## Action item:
Without including any images, repeat the data exactly.

## Edit tracking data:
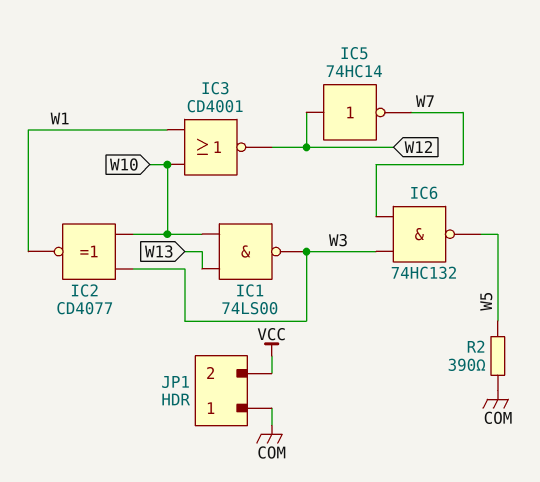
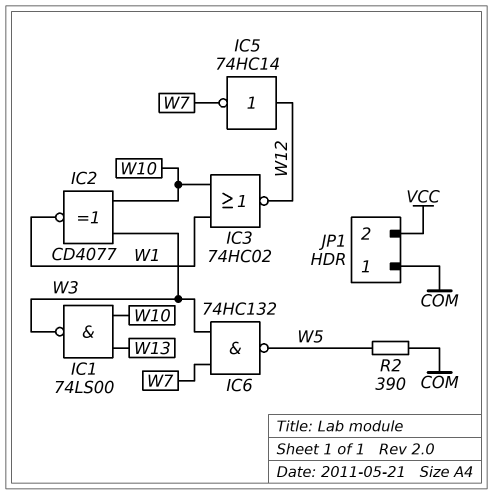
IC3: NOR CD4001 (in W1, in W10, out W12) -> NOR 74HC02 (in W1, in W10, out W12)

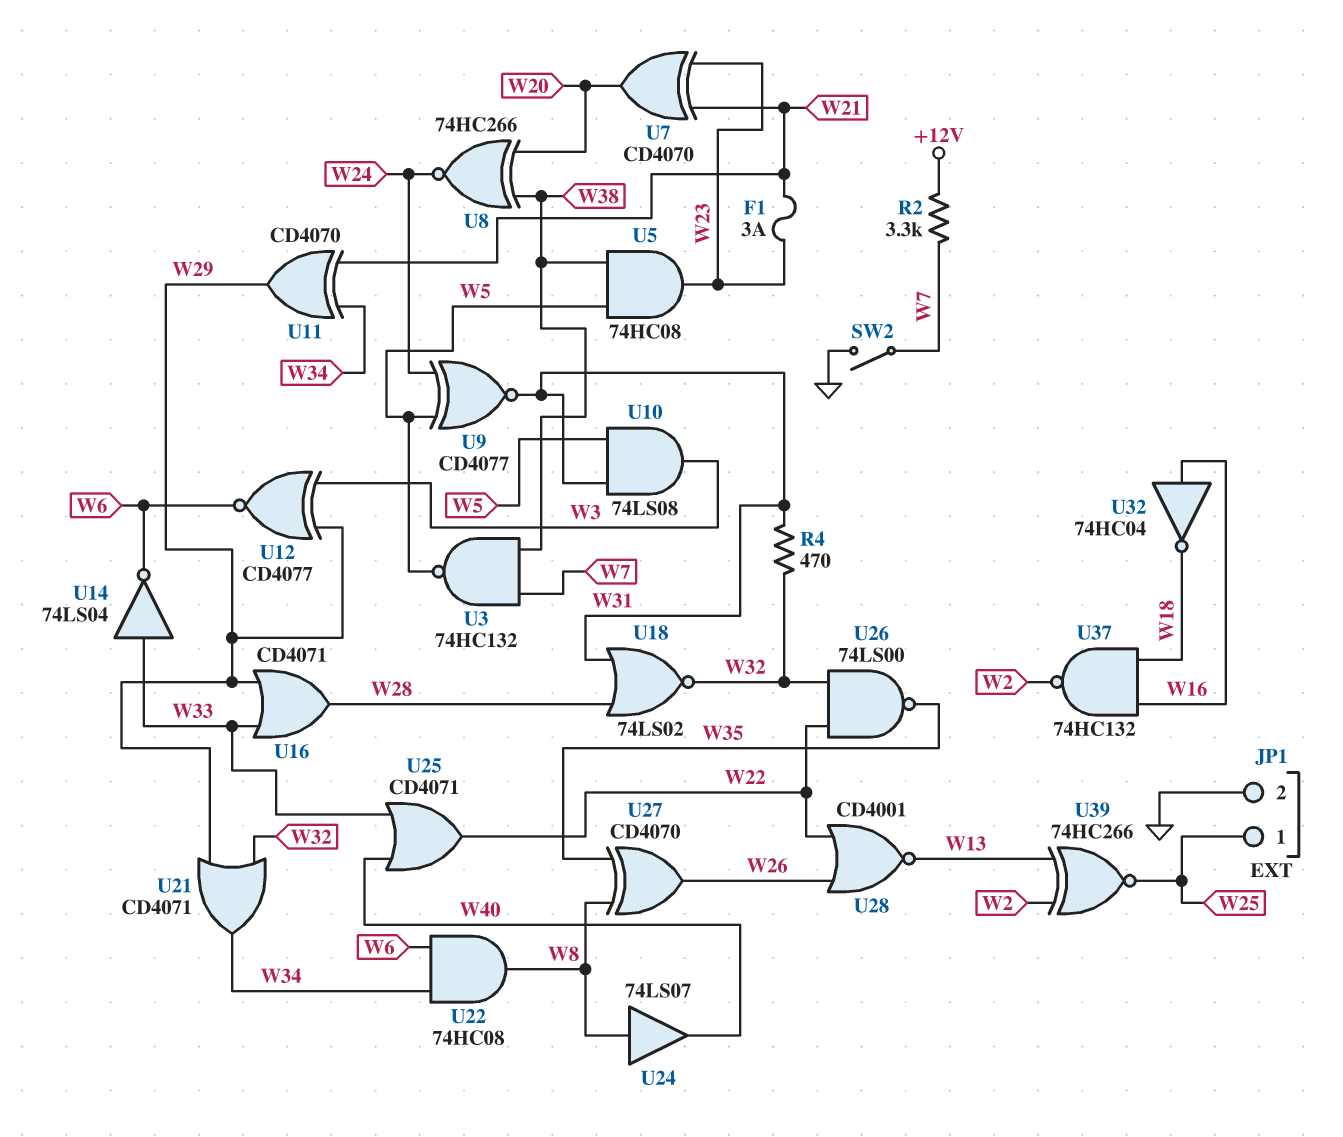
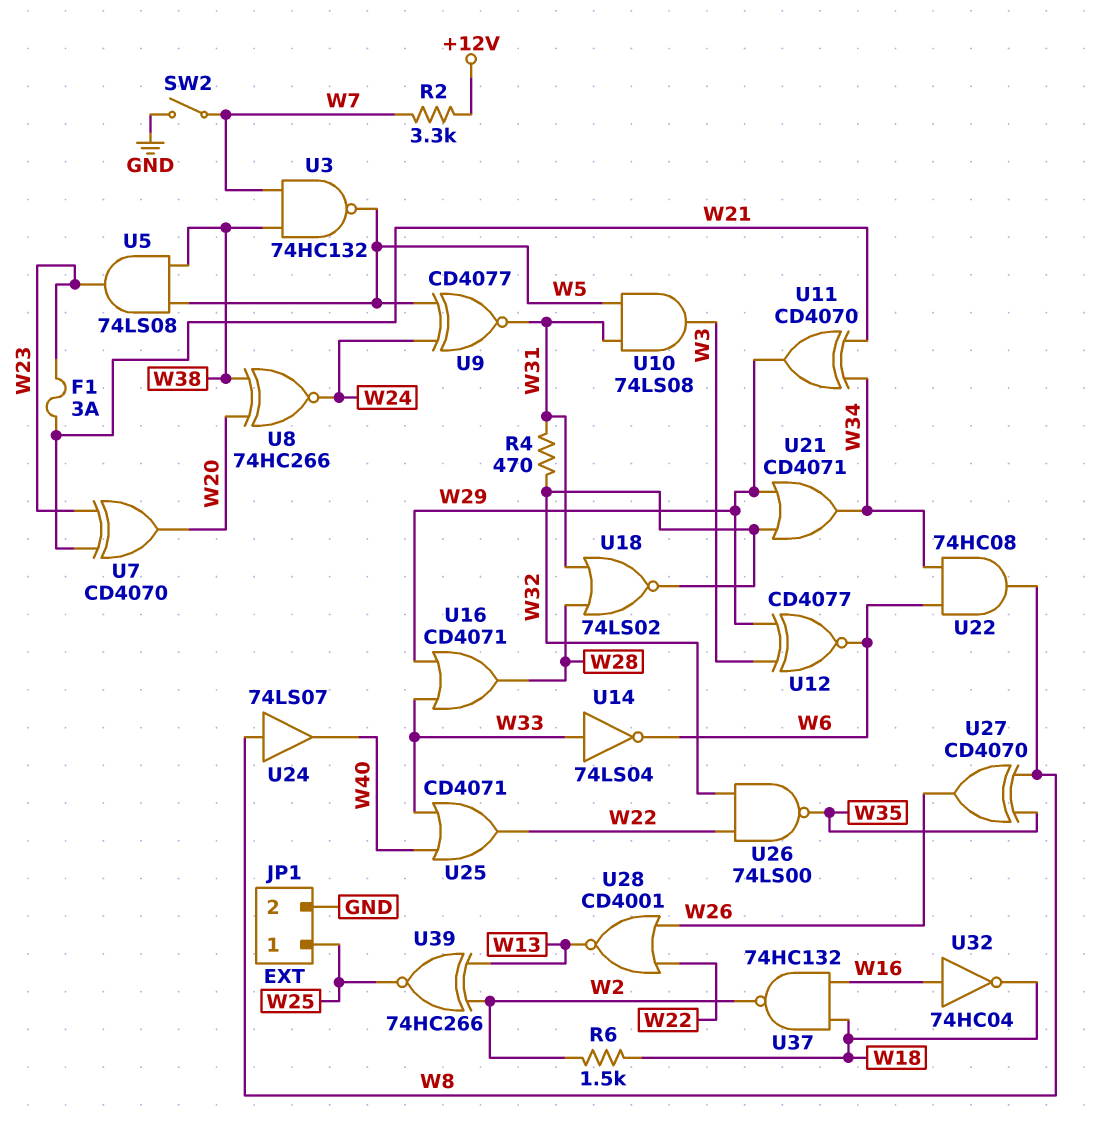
R6: none -> 1.5k (W2, W18)
U5: AND 74HC08 (in W5, in W38, out W23) -> AND 74LS08 (in W5, in W38, out W23)

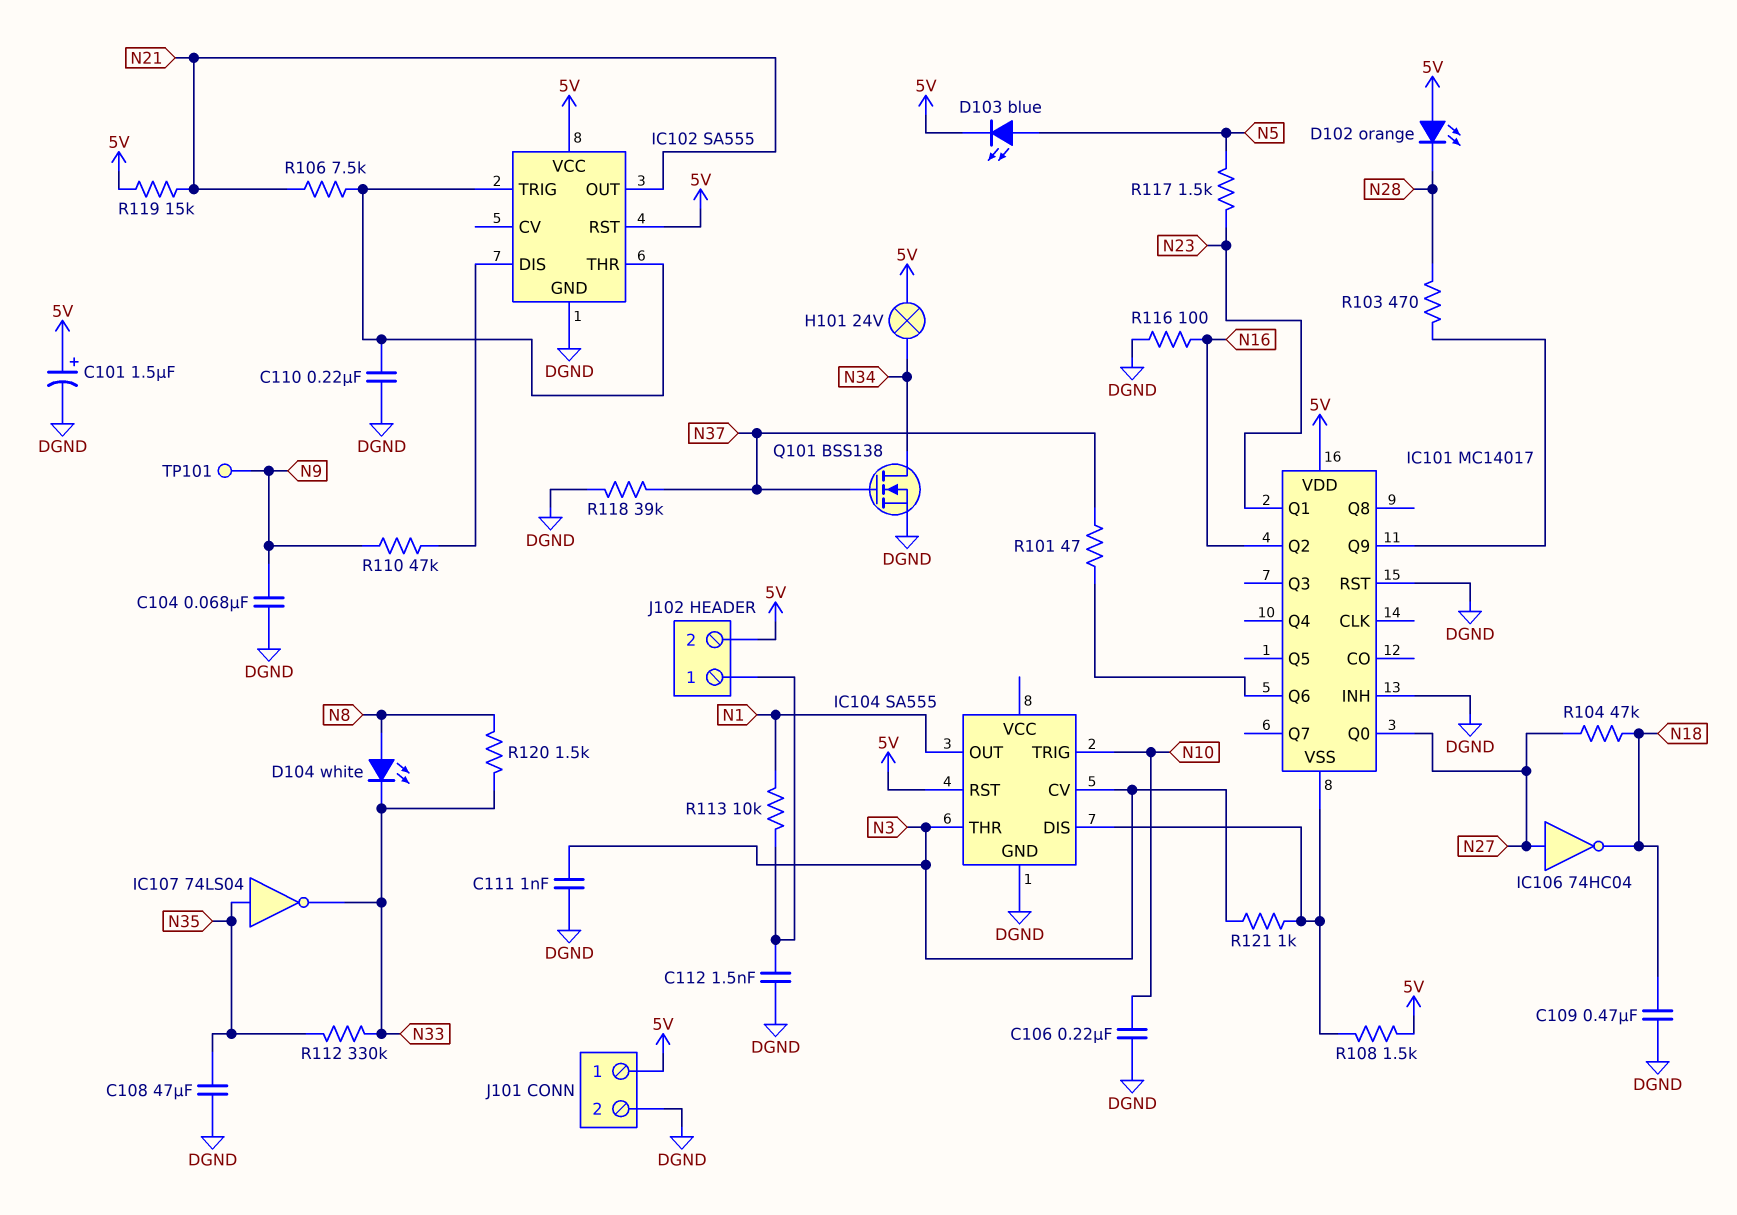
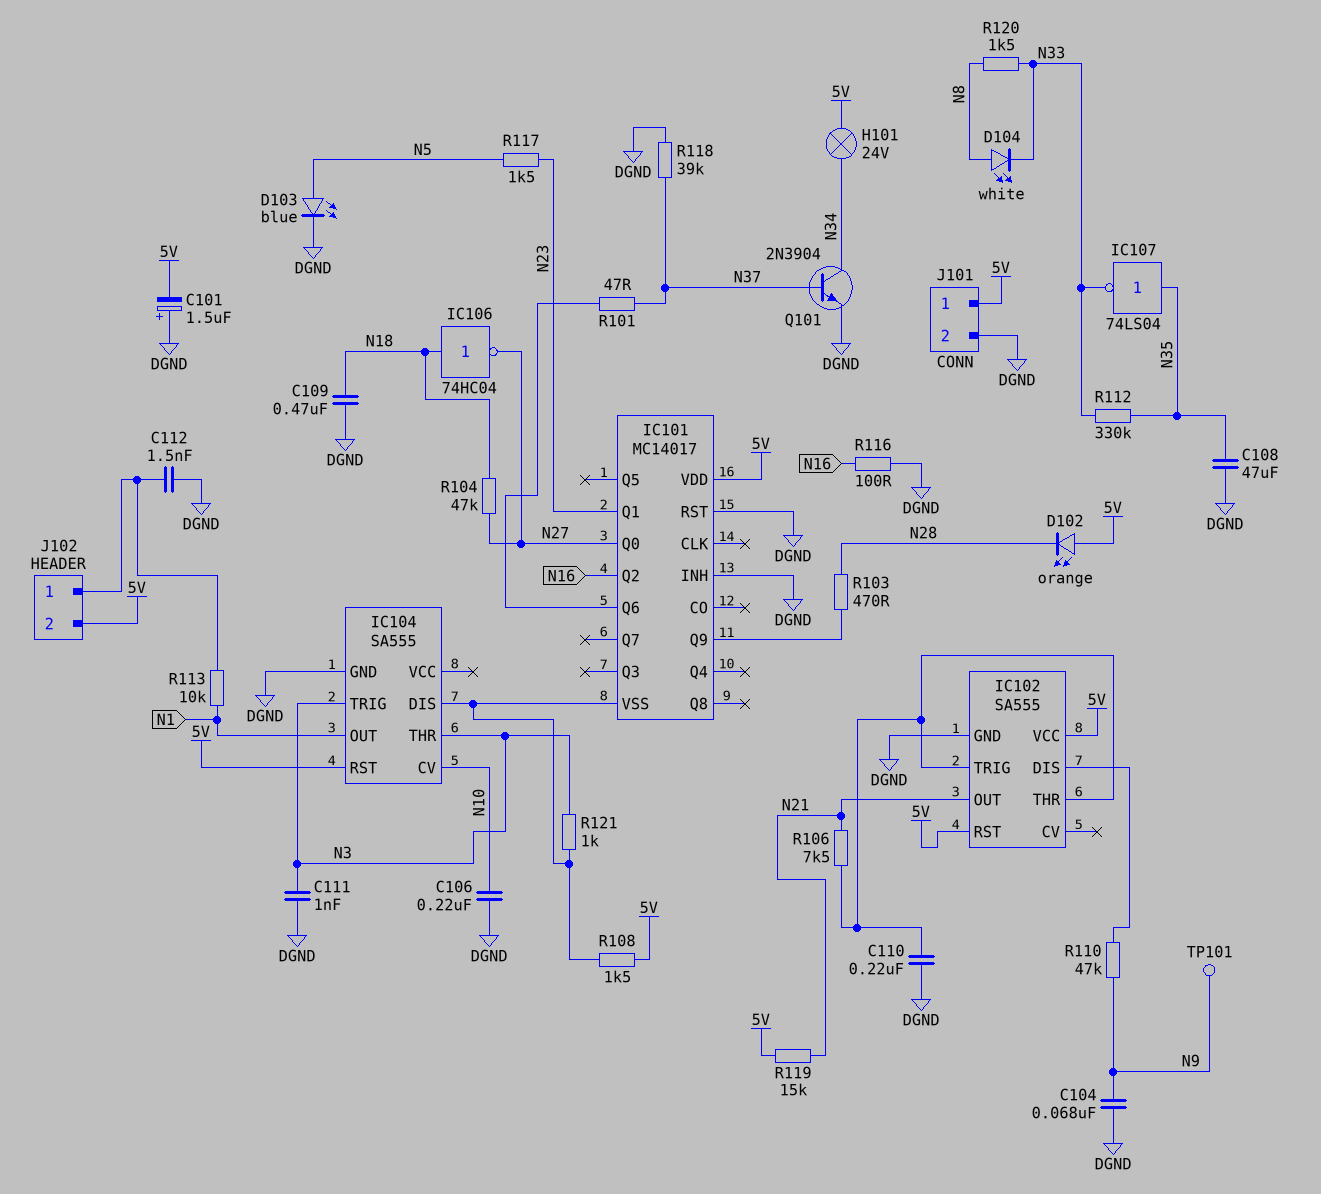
C101: 1.5uF (plus 5V, minus DGND) -> 1.5uF (plus DGND, minus 5V)
D103: LED blue (A N5, K 5V) -> LED blue (A N5, K DGND)
IC104 pin CV: N3 -> N10
IC104 pin TRIG: N10 -> N3
IC106: NOT 74HC04 (in N27, out N18) -> NOT 74HC04 (in N18, out N27)
Q101: NMOS BSS138 (G N37, D N34, S DGND) -> NPN 2N3904 (B N37, C N34, E DGND)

## Solution below:
IC3: NOR CD4001 (in W1, in W10, out W12) -> NOR 74HC02 (in W1, in W10, out W12)

R6: none -> 1.5k (W2, W18)
U5: AND 74HC08 (in W5, in W38, out W23) -> AND 74LS08 (in W5, in W38, out W23)

C101: 1.5uF (plus 5V, minus DGND) -> 1.5uF (plus DGND, minus 5V)
D103: LED blue (A N5, K 5V) -> LED blue (A N5, K DGND)
IC104 pin CV: N3 -> N10
IC104 pin TRIG: N10 -> N3
IC106: NOT 74HC04 (in N27, out N18) -> NOT 74HC04 (in N18, out N27)
Q101: NMOS BSS138 (G N37, D N34, S DGND) -> NPN 2N3904 (B N37, C N34, E DGND)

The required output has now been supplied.